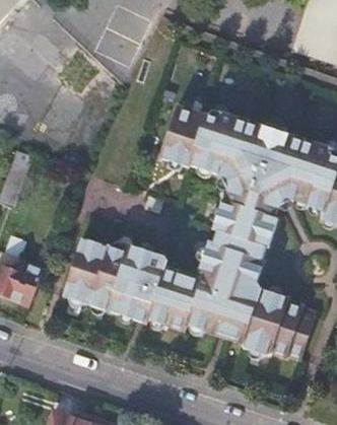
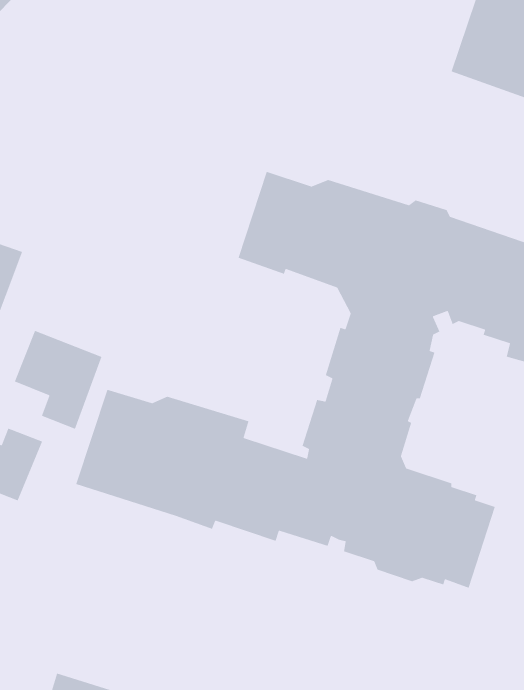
building: none -> [14,330,103,430]

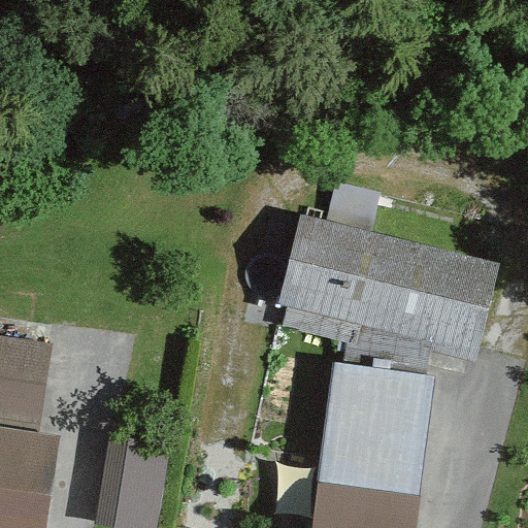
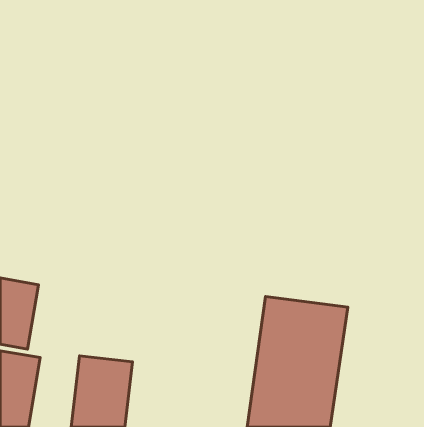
building: [277,220,494,360] -> none

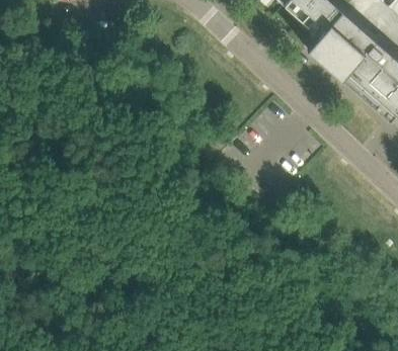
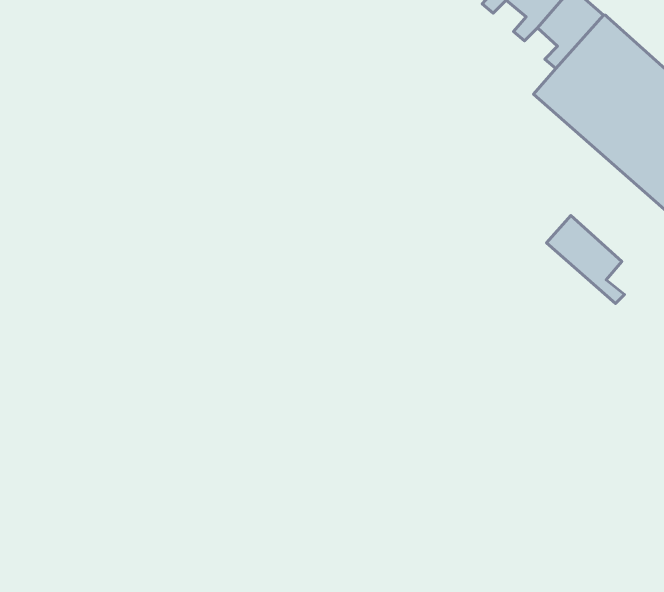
building: none -> [547,216,624,304]

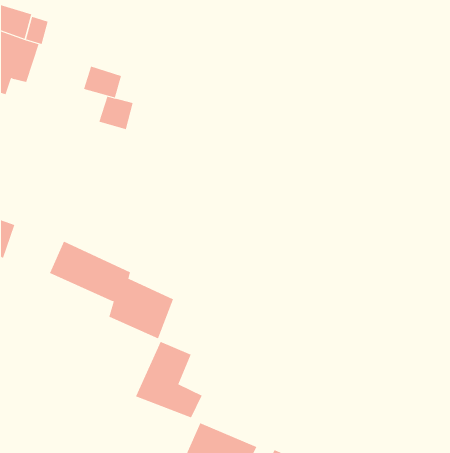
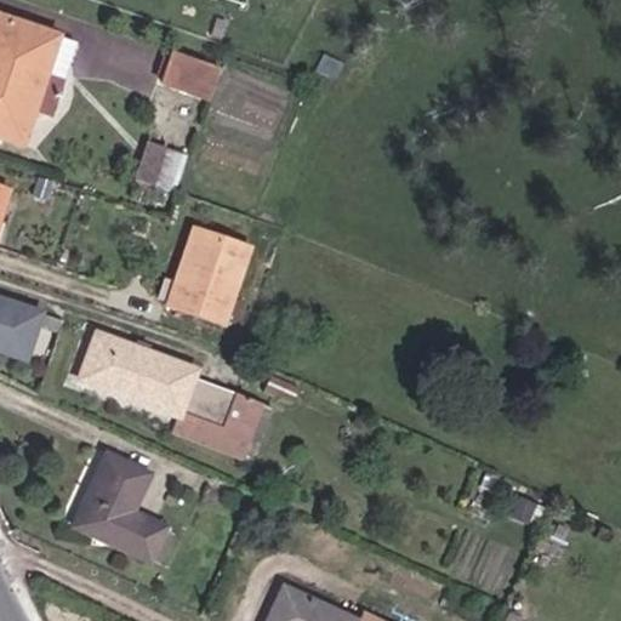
building: [83,66,122,98] -> [166,42,218,86]
building: none -> [171,230,250,320]
building: [135,341,202,418] -> [68,452,159,557]

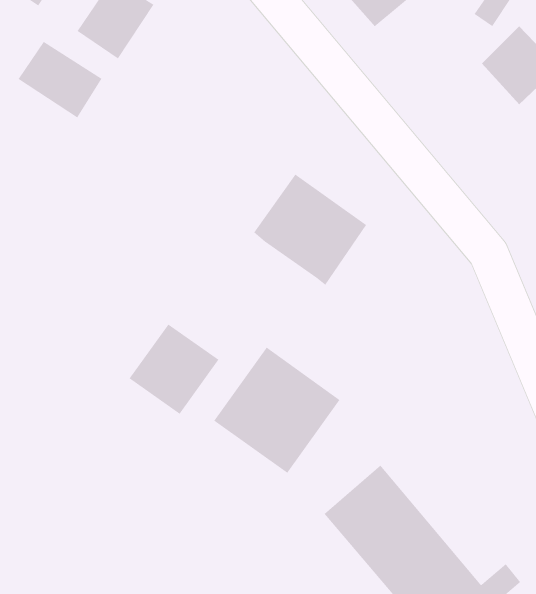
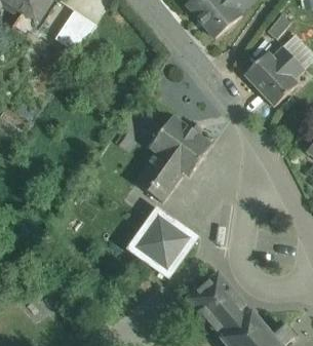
building: [17,41,103,119] -> none
building: none -> [245,51,298,105]
building: [128,324,220,415] -> [134,152,184,201]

# # # # # # #

**What is being asked**
Would you please set down the listing above exactly, minus its images?

**Response to this exercise**
building: none -> [14,330,103,430]

building: [277,220,494,360] -> none

building: none -> [547,216,624,304]

building: [83,66,122,98] -> [166,42,218,86]
building: none -> [171,230,250,320]
building: [135,341,202,418] -> [68,452,159,557]

building: [17,41,103,119] -> none
building: none -> [245,51,298,105]
building: [128,324,220,415] -> [134,152,184,201]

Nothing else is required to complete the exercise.